-------- Data provided
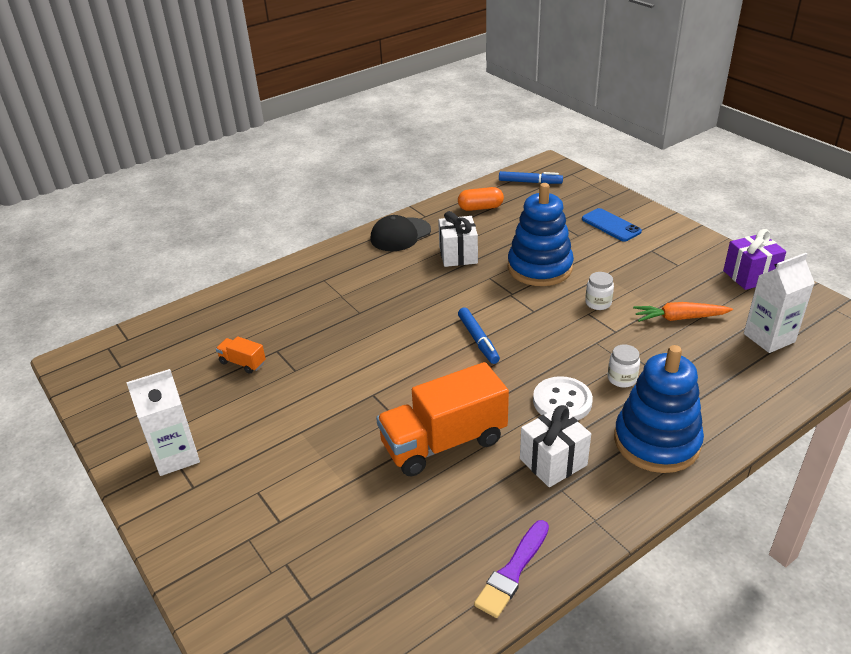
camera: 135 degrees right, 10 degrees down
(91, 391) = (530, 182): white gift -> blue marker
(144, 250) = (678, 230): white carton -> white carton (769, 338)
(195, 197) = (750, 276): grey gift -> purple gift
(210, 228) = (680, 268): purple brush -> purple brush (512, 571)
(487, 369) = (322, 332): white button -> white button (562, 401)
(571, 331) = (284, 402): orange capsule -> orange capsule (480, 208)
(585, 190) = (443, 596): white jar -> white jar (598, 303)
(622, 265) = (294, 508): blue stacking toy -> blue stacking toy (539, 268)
----------------
What is needed
When a line holds the string "blue", pull it out of the listing.

Result
(91, 391) = (530, 182): white gift -> blue marker
(622, 265) = (294, 508): blue stacking toy -> blue stacking toy (539, 268)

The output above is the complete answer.